### Task objective
Make an exact transcript of the lines in the data below, starting with the one containing "Map all objects" and going on through the one containing "What objects are", with both included and the pictures left out.
** Opening Dataset records block **
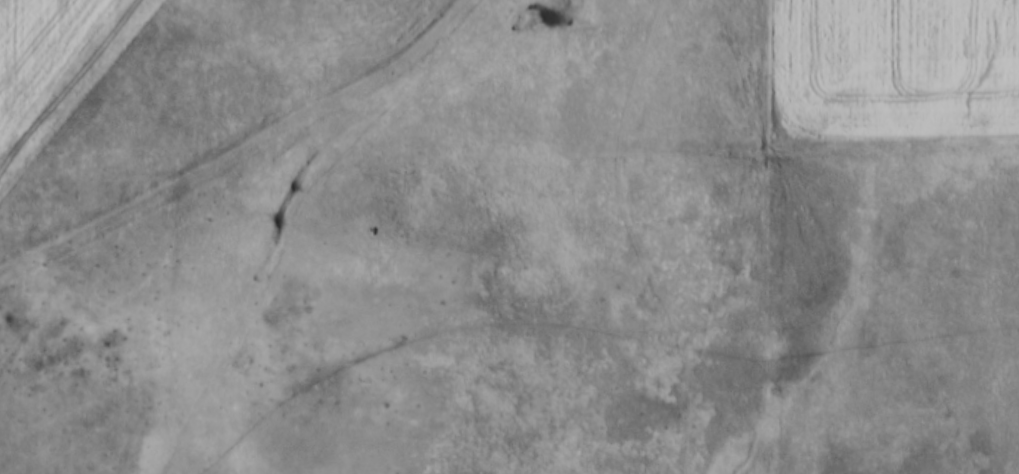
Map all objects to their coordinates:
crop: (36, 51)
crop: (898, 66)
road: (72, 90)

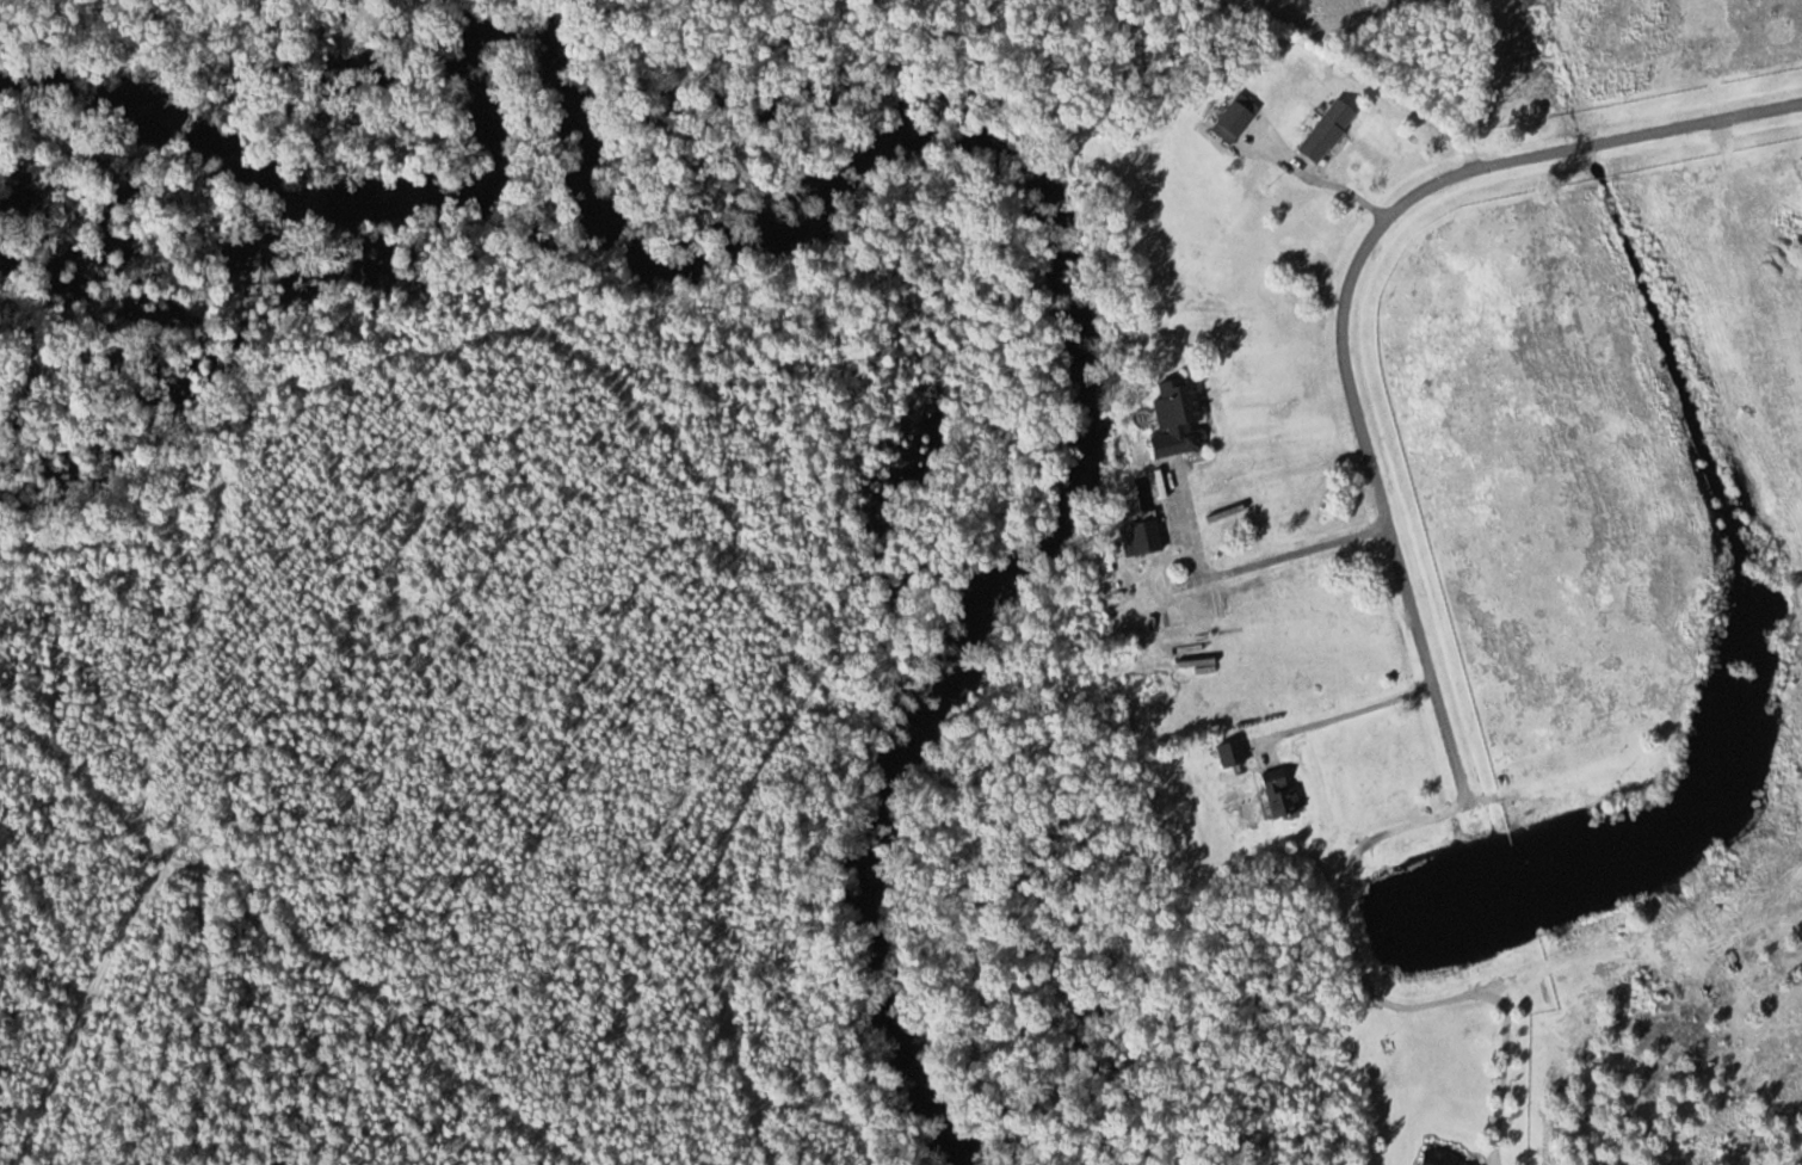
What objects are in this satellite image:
** Closing Dataset records block **
** Opening Dataset records block **
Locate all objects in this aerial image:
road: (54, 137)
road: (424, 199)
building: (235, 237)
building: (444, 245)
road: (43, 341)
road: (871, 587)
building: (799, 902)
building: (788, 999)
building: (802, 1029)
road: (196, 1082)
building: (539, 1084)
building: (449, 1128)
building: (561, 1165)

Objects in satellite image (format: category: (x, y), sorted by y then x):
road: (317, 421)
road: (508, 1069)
** Closing Dataset records block **
** Opening Dataset records block **
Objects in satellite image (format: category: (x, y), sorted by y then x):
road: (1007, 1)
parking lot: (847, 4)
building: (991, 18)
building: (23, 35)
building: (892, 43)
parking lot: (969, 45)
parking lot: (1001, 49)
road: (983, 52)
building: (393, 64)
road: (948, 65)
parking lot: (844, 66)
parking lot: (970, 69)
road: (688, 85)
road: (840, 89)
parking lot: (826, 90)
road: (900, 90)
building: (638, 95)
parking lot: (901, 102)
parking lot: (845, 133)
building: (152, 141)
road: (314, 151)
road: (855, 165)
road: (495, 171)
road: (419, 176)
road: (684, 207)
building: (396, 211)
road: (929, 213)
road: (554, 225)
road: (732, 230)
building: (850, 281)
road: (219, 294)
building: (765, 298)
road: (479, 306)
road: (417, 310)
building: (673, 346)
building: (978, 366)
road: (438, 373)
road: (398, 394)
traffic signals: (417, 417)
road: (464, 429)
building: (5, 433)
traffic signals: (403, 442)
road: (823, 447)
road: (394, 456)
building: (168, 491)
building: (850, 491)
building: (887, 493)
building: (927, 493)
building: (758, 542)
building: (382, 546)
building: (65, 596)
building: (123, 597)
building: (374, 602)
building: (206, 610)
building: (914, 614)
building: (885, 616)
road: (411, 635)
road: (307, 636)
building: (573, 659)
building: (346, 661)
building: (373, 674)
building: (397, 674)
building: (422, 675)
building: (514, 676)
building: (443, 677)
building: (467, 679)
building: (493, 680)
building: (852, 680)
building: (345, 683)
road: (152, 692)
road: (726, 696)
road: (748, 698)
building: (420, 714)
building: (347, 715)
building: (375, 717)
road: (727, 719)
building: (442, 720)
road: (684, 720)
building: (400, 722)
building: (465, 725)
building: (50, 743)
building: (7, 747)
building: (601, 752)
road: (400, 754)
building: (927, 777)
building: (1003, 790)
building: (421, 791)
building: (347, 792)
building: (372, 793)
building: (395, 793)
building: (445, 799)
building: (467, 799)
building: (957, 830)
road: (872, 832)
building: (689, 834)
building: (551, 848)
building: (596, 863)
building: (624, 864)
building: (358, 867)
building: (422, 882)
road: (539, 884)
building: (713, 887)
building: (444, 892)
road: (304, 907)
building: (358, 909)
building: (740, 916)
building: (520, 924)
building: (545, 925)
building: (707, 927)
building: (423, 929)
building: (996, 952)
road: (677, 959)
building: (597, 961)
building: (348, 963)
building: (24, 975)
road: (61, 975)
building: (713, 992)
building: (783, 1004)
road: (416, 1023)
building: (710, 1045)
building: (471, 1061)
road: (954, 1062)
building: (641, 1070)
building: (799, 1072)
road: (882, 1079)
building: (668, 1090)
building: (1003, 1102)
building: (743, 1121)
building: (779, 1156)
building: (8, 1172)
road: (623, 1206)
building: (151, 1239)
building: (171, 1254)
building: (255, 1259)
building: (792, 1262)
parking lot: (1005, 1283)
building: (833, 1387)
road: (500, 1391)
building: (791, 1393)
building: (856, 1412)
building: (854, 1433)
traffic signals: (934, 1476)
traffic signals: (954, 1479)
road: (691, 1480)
** Closing Dataset records block **
### Response
Map all objects to their coordinates:
crop: (36, 51)
crop: (898, 66)
road: (72, 90)

What objects are in this satellite image:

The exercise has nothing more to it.